[Task]: Output exactly, and only, the lines below from the one with "(373, 263) = (403, 225): none" down to the one with "(465, 281) = (495, 221): none -> orange cone". Include both end lines and no pictures.

[Provided entries]:
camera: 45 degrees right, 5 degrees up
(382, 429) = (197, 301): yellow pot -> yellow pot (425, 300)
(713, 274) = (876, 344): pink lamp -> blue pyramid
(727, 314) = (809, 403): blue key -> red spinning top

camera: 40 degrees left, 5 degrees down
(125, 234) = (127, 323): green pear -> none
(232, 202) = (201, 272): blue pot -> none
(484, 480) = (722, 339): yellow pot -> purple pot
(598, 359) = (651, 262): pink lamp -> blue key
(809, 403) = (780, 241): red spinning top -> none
* * *
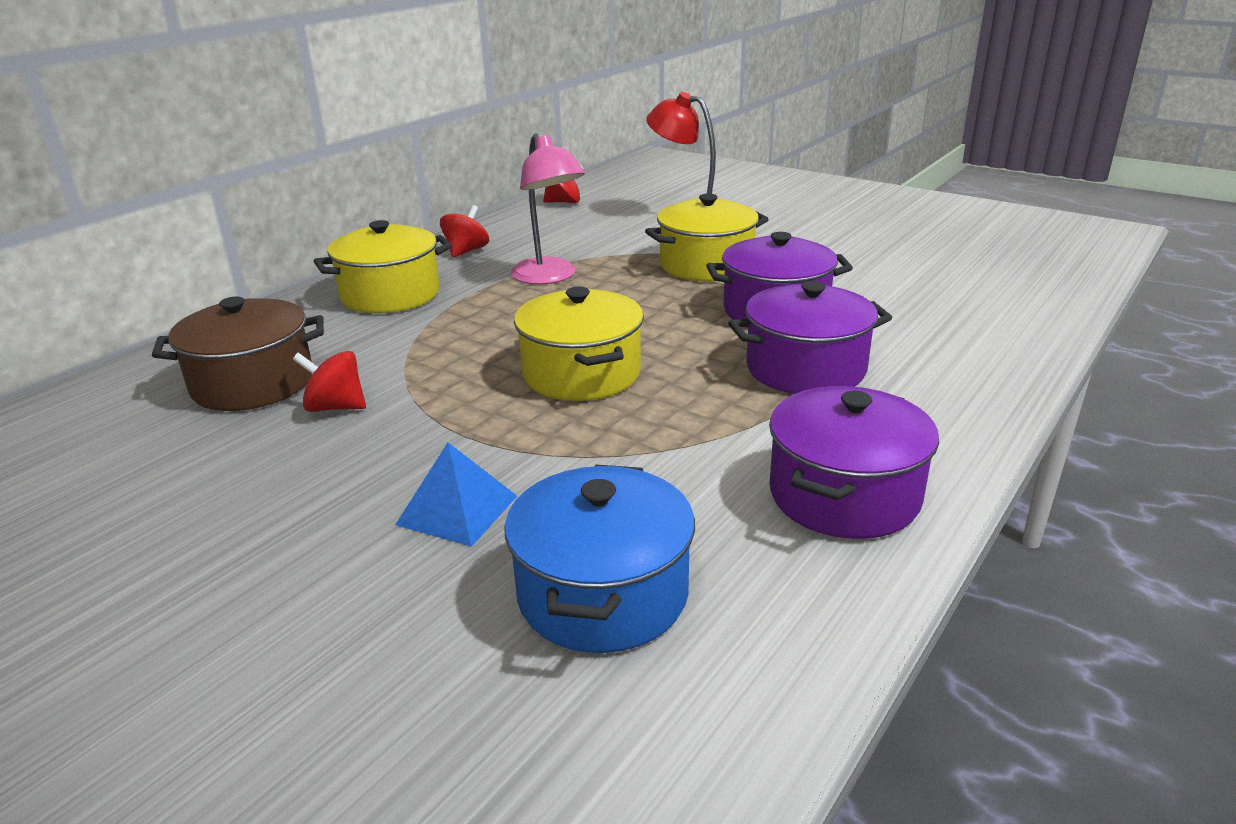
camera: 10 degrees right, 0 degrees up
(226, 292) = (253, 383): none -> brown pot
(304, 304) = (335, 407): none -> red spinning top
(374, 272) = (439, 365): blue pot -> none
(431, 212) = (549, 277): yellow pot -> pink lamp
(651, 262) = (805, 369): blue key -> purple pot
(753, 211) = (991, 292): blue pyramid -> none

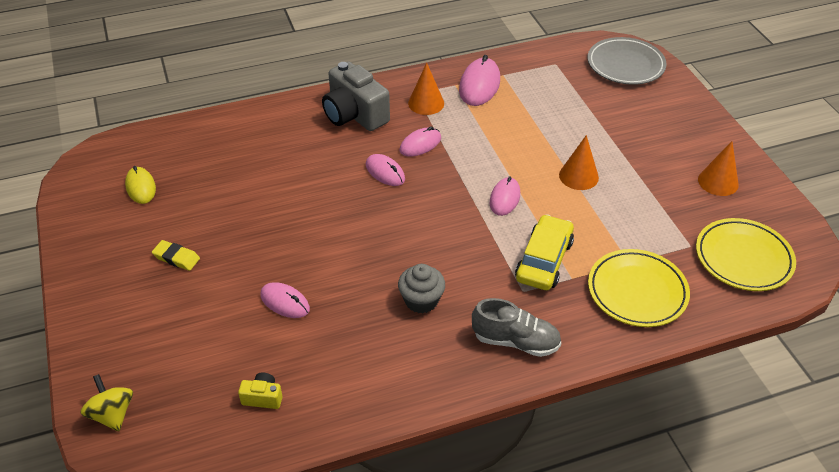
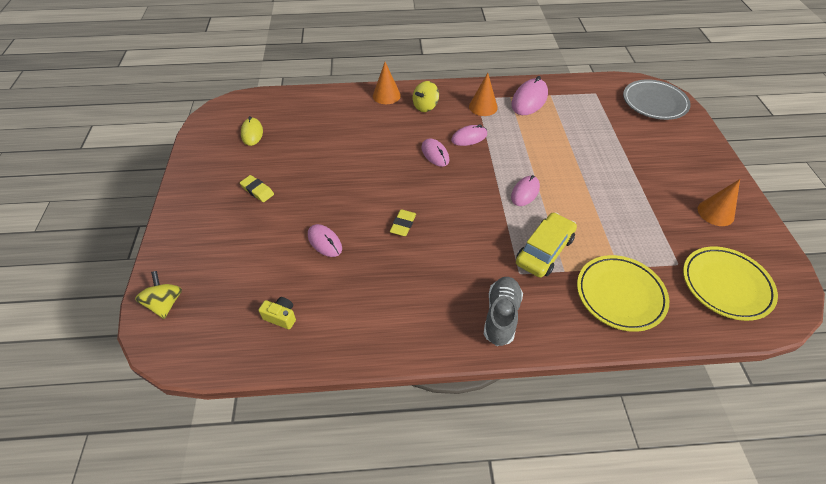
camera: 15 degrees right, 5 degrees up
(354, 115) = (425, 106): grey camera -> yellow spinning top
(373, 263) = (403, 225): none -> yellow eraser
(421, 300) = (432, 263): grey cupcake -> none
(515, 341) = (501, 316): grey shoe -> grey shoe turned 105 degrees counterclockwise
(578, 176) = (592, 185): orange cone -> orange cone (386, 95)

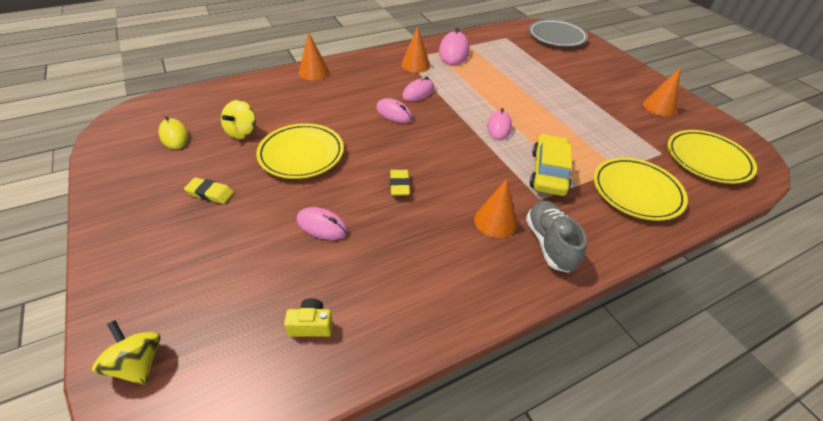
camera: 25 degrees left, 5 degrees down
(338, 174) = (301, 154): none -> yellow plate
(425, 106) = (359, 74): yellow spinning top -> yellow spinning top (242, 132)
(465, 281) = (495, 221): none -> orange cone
...
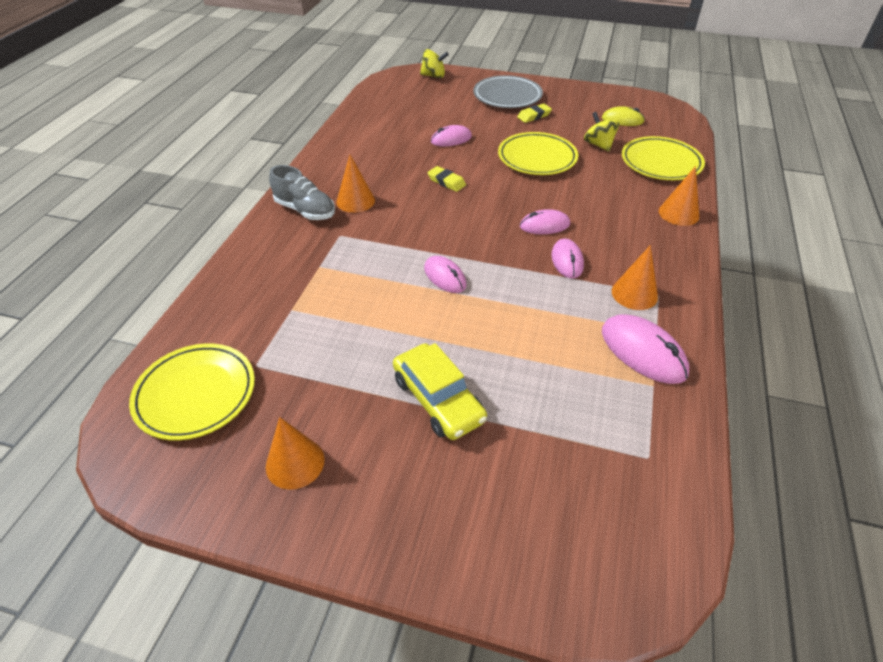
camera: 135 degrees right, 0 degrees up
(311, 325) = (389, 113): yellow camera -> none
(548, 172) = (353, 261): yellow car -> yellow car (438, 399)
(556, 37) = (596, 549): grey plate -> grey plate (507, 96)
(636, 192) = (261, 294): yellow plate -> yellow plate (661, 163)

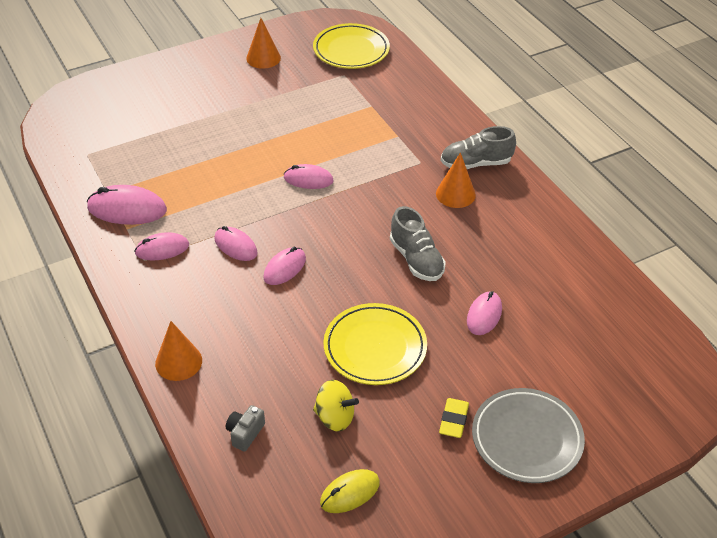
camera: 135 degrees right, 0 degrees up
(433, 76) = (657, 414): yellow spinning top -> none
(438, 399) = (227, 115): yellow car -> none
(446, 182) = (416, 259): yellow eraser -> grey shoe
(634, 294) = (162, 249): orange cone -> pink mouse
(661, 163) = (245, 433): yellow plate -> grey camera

[Problem solution]:
(373, 263) = (403, 225): none -> yellow eraser
(421, 300) = (432, 263): grey cupcake -> none
(515, 341) = (501, 316): grey shoe -> grey shoe turned 105 degrees counterclockwise
(578, 176) = (592, 185): orange cone -> orange cone (386, 95)

camera: 25 degrees left, 5 degrees down
(338, 174) = (301, 154): none -> yellow plate
(425, 106) = (359, 74): yellow spinning top -> yellow spinning top (242, 132)
(465, 281) = (495, 221): none -> orange cone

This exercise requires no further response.